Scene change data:
[Start of Attachment]
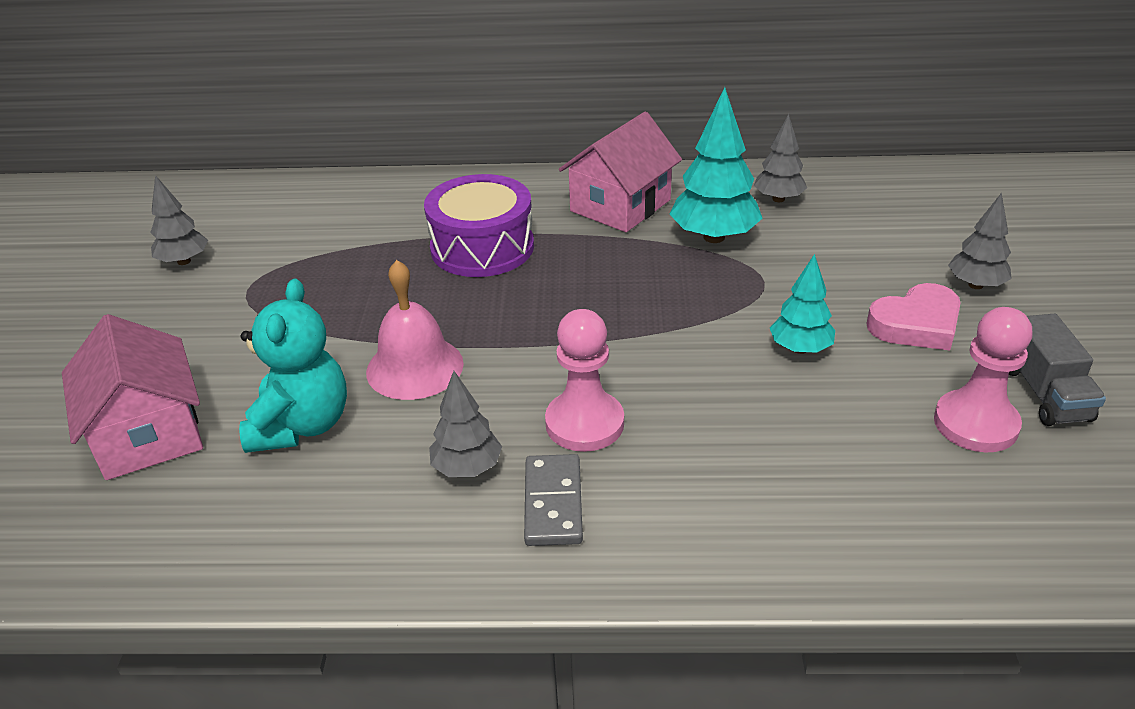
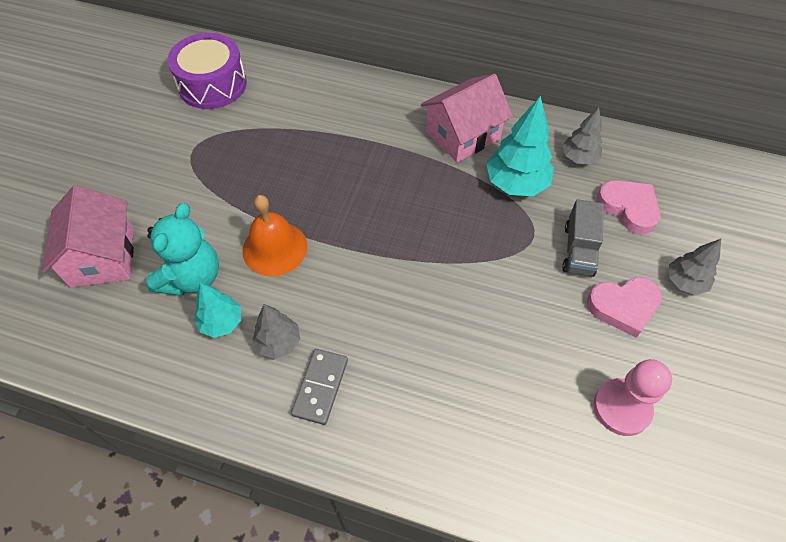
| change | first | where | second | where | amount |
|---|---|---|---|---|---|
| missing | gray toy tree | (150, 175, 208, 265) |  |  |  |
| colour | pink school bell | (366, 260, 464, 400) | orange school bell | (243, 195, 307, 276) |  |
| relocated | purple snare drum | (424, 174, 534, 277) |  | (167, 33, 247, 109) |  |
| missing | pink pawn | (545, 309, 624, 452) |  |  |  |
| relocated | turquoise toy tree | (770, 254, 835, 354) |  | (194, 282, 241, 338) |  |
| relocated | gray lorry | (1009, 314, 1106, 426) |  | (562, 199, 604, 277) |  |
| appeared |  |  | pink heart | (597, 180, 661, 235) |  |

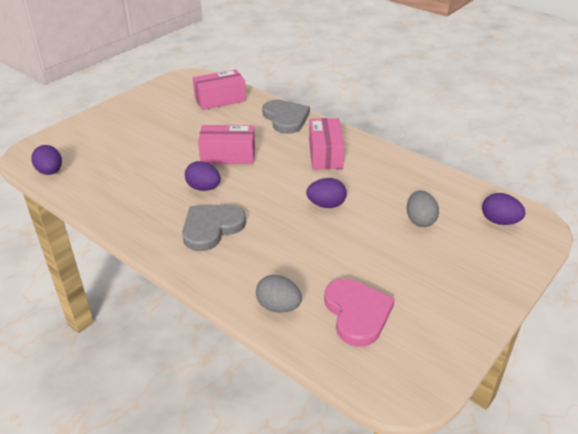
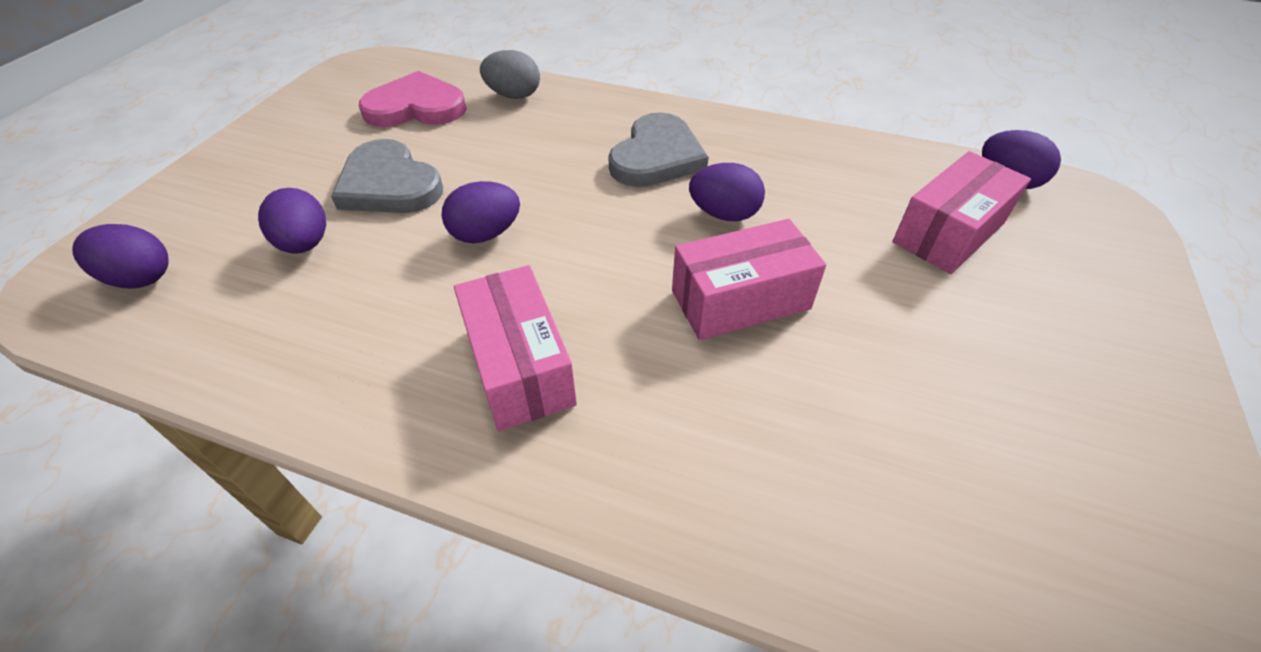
| change | first | where | second | where | amount |
|---|---|---|---|---|---|
| relocated | pink box | (193, 69, 246, 110) |  | (892, 151, 1031, 274) |  |
| relocated | gray heart | (262, 100, 310, 134) |  | (331, 139, 443, 213) |  |
| spun | pink heart | (324, 279, 395, 347) |  | (359, 71, 467, 127) | 120 degrees clockwise |
| colour | gray egg shape | (407, 191, 439, 227) | purple egg shape | (258, 188, 326, 254) |  |

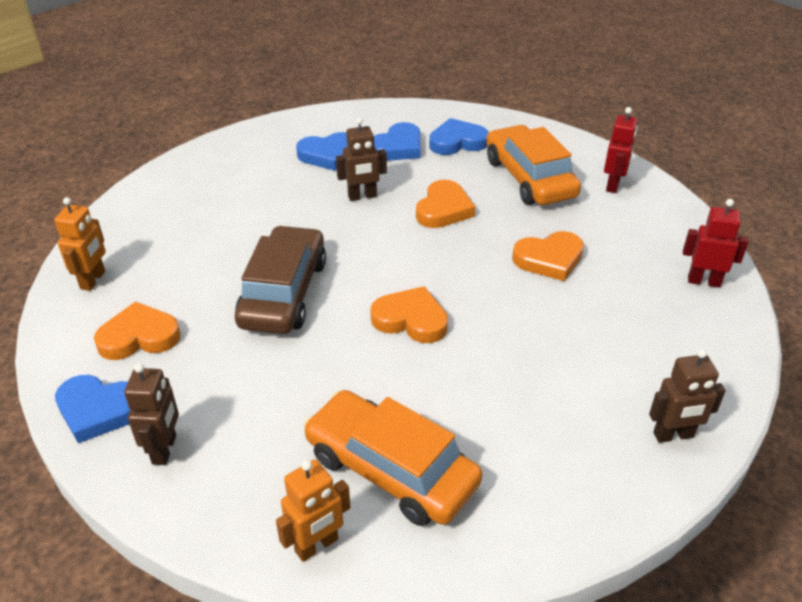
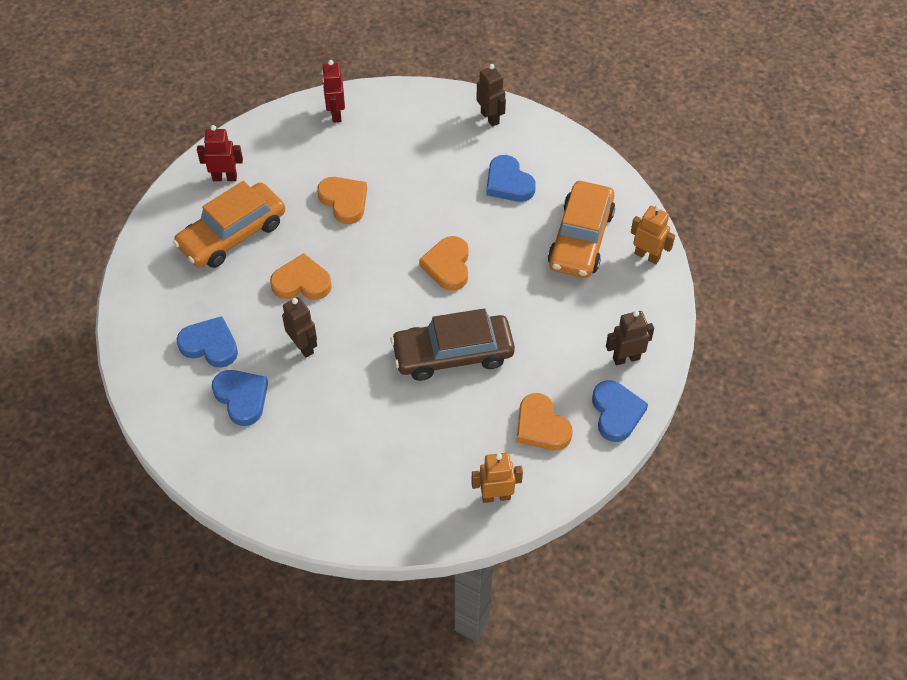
| change | first | where | second | where | amount |
|---|---|---|---|---|---|
| relocated | blue heart | (429, 118, 489, 155) |  | (486, 155, 536, 202) |  |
[End of Attachment]
» What is expected
Taking the entries above, write out exactly the lines starting with the line containing "missing | pink" and going on through the line containing "180, 661, 235)", both included, and nothing else.

» Task output
| missing | pink pawn | (545, 309, 624, 452) |  |  |  |
| relocated | turquoise toy tree | (770, 254, 835, 354) |  | (194, 282, 241, 338) |  |
| relocated | gray lorry | (1009, 314, 1106, 426) |  | (562, 199, 604, 277) |  |
| appeared |  |  | pink heart | (597, 180, 661, 235) |  |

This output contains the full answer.